Find the line with "C6: none -> 6.8uF (plus U2/RB7, minus GND)" and the line with "R1: 47k (5V, W11) -> 56k (5V, W11)" in the entries below; output exactly those two lines, every line between them, and no others.

___ Provided entries

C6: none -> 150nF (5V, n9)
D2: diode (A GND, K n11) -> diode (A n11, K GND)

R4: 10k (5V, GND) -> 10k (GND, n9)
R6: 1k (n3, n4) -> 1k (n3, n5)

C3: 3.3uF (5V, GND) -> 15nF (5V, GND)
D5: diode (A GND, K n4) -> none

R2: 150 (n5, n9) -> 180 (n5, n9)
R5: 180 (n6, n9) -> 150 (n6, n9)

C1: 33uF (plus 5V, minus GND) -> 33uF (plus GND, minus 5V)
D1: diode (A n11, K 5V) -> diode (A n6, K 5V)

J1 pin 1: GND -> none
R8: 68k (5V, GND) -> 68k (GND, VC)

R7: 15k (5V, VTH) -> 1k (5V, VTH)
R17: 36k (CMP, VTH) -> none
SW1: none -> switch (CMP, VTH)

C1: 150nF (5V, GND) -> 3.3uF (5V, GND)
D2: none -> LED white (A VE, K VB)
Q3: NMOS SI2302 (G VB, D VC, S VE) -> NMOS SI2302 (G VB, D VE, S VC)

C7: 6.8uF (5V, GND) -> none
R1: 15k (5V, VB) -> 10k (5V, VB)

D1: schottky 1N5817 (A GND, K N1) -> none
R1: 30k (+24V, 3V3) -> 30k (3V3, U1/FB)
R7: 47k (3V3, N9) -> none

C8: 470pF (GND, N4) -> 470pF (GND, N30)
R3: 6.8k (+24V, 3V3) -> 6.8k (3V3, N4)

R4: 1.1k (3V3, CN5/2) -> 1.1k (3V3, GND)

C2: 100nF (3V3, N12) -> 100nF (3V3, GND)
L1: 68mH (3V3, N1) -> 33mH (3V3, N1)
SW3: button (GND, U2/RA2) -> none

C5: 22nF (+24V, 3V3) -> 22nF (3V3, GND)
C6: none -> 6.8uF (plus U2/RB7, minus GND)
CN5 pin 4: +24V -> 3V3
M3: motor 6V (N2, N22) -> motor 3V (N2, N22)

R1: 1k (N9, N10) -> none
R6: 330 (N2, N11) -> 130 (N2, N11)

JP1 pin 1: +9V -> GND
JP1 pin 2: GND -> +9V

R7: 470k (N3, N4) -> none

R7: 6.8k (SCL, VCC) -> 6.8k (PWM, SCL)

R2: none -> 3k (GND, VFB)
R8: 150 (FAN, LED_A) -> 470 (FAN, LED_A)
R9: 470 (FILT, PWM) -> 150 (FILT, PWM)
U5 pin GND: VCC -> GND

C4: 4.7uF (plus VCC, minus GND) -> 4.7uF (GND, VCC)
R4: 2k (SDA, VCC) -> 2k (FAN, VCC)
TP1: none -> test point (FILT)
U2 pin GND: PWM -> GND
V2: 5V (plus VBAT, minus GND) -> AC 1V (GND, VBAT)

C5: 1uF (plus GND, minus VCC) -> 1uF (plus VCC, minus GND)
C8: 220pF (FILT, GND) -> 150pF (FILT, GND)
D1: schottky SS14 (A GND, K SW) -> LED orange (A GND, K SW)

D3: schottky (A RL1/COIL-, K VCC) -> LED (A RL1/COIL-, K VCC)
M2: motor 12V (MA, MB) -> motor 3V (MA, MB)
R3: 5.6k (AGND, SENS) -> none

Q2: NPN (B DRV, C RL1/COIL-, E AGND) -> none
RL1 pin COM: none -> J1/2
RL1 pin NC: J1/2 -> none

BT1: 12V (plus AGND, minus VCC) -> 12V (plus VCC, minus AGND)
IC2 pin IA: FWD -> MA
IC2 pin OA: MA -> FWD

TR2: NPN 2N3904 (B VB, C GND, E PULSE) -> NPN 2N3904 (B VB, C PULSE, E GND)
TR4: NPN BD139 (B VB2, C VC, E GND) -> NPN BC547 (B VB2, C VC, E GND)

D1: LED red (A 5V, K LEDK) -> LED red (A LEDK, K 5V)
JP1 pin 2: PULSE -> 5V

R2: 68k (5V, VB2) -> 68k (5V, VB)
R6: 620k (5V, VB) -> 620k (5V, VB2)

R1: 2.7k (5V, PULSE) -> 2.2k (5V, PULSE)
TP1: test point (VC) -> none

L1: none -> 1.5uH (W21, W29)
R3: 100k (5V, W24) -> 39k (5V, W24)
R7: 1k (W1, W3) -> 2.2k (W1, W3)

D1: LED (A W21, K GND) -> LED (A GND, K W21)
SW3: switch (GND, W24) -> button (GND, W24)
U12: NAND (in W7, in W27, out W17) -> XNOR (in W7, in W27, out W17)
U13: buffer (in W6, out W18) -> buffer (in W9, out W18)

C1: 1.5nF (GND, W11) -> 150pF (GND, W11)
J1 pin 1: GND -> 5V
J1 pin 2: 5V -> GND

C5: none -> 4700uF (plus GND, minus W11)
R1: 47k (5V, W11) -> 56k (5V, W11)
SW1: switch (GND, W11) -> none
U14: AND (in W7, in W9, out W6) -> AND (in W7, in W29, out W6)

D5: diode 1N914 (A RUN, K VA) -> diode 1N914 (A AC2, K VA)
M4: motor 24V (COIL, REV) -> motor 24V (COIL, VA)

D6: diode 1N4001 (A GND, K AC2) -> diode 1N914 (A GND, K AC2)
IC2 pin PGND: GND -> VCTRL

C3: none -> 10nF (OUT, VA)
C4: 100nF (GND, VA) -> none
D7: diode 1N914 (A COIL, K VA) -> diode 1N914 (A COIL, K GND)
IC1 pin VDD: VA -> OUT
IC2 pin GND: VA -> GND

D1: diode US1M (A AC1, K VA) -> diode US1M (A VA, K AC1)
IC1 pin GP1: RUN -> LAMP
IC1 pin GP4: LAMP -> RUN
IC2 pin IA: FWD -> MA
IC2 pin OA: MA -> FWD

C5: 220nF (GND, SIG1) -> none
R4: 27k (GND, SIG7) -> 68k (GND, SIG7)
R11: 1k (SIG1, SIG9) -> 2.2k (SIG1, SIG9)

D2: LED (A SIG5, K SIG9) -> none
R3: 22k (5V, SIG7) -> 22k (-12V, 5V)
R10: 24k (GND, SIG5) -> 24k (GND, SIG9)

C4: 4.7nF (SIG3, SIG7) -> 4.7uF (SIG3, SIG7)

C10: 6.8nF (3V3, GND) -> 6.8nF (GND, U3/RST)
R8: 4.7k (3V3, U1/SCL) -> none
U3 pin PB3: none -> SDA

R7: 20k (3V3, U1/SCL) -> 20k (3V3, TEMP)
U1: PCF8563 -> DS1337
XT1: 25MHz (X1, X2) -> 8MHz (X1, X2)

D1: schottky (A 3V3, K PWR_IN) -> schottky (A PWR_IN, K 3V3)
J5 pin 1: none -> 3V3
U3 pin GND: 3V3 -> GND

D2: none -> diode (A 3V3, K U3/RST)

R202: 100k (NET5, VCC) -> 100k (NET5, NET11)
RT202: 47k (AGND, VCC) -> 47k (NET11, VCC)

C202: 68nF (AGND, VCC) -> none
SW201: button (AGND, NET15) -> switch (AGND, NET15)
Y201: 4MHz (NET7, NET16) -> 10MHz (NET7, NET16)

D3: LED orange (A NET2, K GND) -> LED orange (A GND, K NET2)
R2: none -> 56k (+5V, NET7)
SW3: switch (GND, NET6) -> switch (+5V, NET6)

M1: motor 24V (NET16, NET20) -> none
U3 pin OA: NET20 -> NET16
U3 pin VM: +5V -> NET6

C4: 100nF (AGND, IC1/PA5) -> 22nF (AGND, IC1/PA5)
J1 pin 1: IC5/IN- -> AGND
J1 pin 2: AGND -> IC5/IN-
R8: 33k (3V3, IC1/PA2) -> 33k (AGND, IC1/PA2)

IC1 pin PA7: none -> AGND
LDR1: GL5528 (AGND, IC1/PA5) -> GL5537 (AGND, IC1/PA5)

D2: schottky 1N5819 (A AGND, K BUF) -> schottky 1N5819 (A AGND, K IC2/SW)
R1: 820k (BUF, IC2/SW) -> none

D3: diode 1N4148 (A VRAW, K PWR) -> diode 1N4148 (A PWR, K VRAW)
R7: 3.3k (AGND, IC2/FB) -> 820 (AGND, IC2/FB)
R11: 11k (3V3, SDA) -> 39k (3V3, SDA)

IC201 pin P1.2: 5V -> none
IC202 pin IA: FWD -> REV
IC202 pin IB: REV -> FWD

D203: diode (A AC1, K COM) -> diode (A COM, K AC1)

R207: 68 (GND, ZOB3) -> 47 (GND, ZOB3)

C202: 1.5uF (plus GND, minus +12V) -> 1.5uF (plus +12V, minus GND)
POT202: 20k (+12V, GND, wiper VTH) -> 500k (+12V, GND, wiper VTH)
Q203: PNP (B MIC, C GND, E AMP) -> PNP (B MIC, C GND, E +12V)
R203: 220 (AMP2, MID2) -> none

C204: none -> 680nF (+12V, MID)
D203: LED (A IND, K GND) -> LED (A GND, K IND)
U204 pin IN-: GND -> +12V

______

## Worked solution:
C6: none -> 6.8uF (plus U2/RB7, minus GND)
CN5 pin 4: +24V -> 3V3
M3: motor 6V (N2, N22) -> motor 3V (N2, N22)

R1: 1k (N9, N10) -> none
R6: 330 (N2, N11) -> 130 (N2, N11)

JP1 pin 1: +9V -> GND
JP1 pin 2: GND -> +9V

R7: 470k (N3, N4) -> none

R7: 6.8k (SCL, VCC) -> 6.8k (PWM, SCL)

R2: none -> 3k (GND, VFB)
R8: 150 (FAN, LED_A) -> 470 (FAN, LED_A)
R9: 470 (FILT, PWM) -> 150 (FILT, PWM)
U5 pin GND: VCC -> GND

C4: 4.7uF (plus VCC, minus GND) -> 4.7uF (GND, VCC)
R4: 2k (SDA, VCC) -> 2k (FAN, VCC)
TP1: none -> test point (FILT)
U2 pin GND: PWM -> GND
V2: 5V (plus VBAT, minus GND) -> AC 1V (GND, VBAT)

C5: 1uF (plus GND, minus VCC) -> 1uF (plus VCC, minus GND)
C8: 220pF (FILT, GND) -> 150pF (FILT, GND)
D1: schottky SS14 (A GND, K SW) -> LED orange (A GND, K SW)

D3: schottky (A RL1/COIL-, K VCC) -> LED (A RL1/COIL-, K VCC)
M2: motor 12V (MA, MB) -> motor 3V (MA, MB)
R3: 5.6k (AGND, SENS) -> none

Q2: NPN (B DRV, C RL1/COIL-, E AGND) -> none
RL1 pin COM: none -> J1/2
RL1 pin NC: J1/2 -> none

BT1: 12V (plus AGND, minus VCC) -> 12V (plus VCC, minus AGND)
IC2 pin IA: FWD -> MA
IC2 pin OA: MA -> FWD

TR2: NPN 2N3904 (B VB, C GND, E PULSE) -> NPN 2N3904 (B VB, C PULSE, E GND)
TR4: NPN BD139 (B VB2, C VC, E GND) -> NPN BC547 (B VB2, C VC, E GND)

D1: LED red (A 5V, K LEDK) -> LED red (A LEDK, K 5V)
JP1 pin 2: PULSE -> 5V

R2: 68k (5V, VB2) -> 68k (5V, VB)
R6: 620k (5V, VB) -> 620k (5V, VB2)

R1: 2.7k (5V, PULSE) -> 2.2k (5V, PULSE)
TP1: test point (VC) -> none

L1: none -> 1.5uH (W21, W29)
R3: 100k (5V, W24) -> 39k (5V, W24)
R7: 1k (W1, W3) -> 2.2k (W1, W3)

D1: LED (A W21, K GND) -> LED (A GND, K W21)
SW3: switch (GND, W24) -> button (GND, W24)
U12: NAND (in W7, in W27, out W17) -> XNOR (in W7, in W27, out W17)
U13: buffer (in W6, out W18) -> buffer (in W9, out W18)

C1: 1.5nF (GND, W11) -> 150pF (GND, W11)
J1 pin 1: GND -> 5V
J1 pin 2: 5V -> GND

C5: none -> 4700uF (plus GND, minus W11)
R1: 47k (5V, W11) -> 56k (5V, W11)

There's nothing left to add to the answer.